→ **About this task**
Restate all of the entries exactly. Any picture in them should be skipped.

START Extracted entries

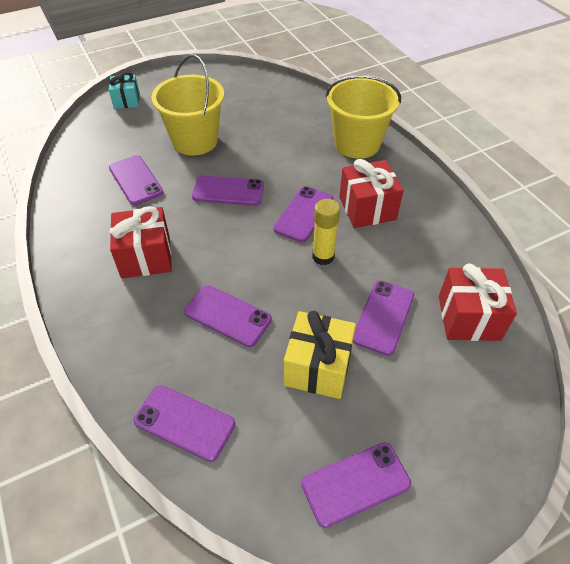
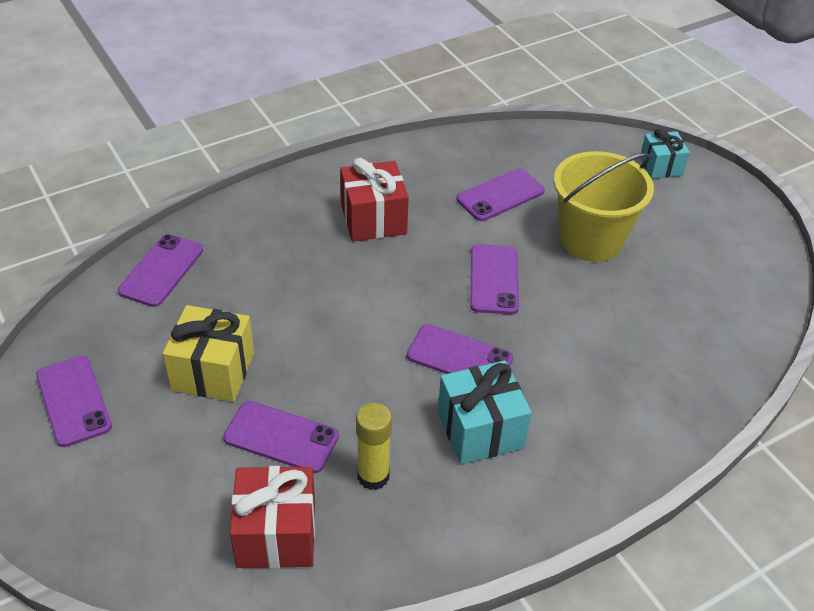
camera: 85 degrees right, 5 degrees down
(228, 315) = (288, 292): purple phone -> none
(323, 256) = (381, 377): yellow glue stick -> yellow glue stick (373, 476)
(357, 144) = (632, 423): yellow bucket -> none
(367, 208) = (480, 430): red gift -> turquoise gift

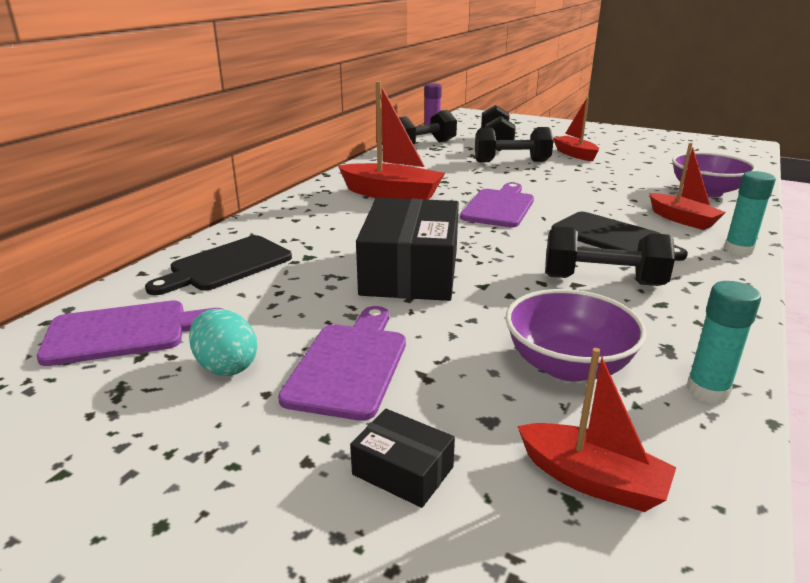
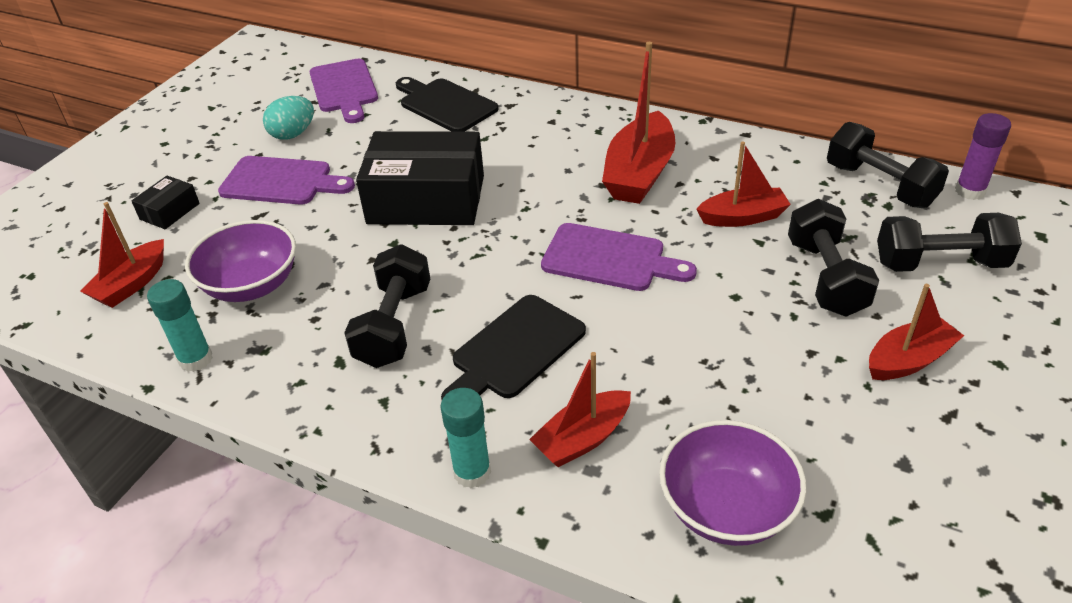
camera: 90 degrees right, 15 degrees up
(451, 173) = (742, 217): none -> red boat

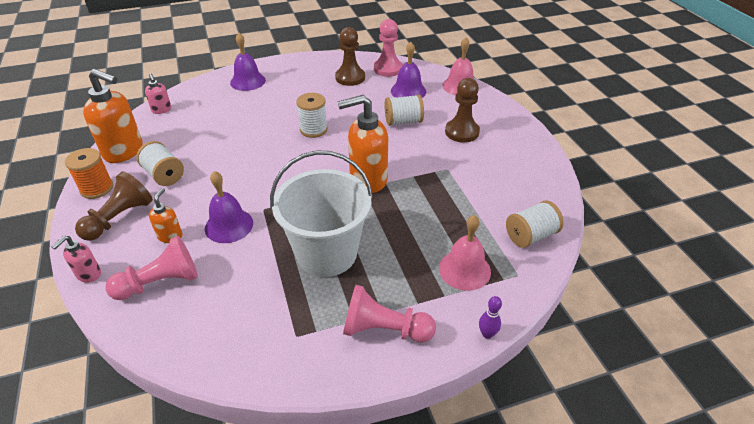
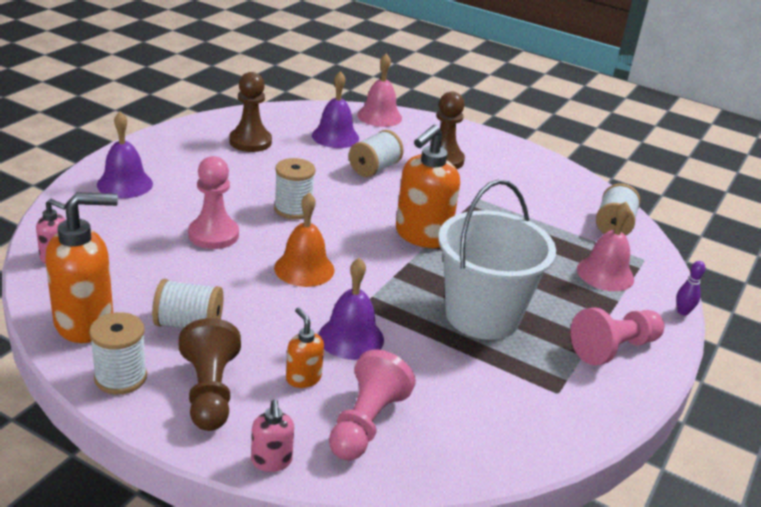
camera: 45 degrees left, 10 degrees down
(97, 188) = (120, 377): orange spool -> white spool
(266, 170) = (304, 269): none -> orange bell
(388, 69) = (279, 120): pink pawn -> pink pawn (213, 235)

END Extracted entries

→ **Task output**
camera: 85 degrees right, 5 degrees down
(228, 315) = (288, 292): purple phone -> none
(323, 256) = (381, 377): yellow glue stick -> yellow glue stick (373, 476)
(357, 144) = (632, 423): yellow bucket -> none
(367, 208) = (480, 430): red gift -> turquoise gift

camera: 90 degrees right, 15 degrees up
(451, 173) = (742, 217): none -> red boat

camera: 45 degrees left, 10 degrees down
(97, 188) = (120, 377): orange spool -> white spool
(266, 170) = (304, 269): none -> orange bell
(388, 69) = (279, 120): pink pawn -> pink pawn (213, 235)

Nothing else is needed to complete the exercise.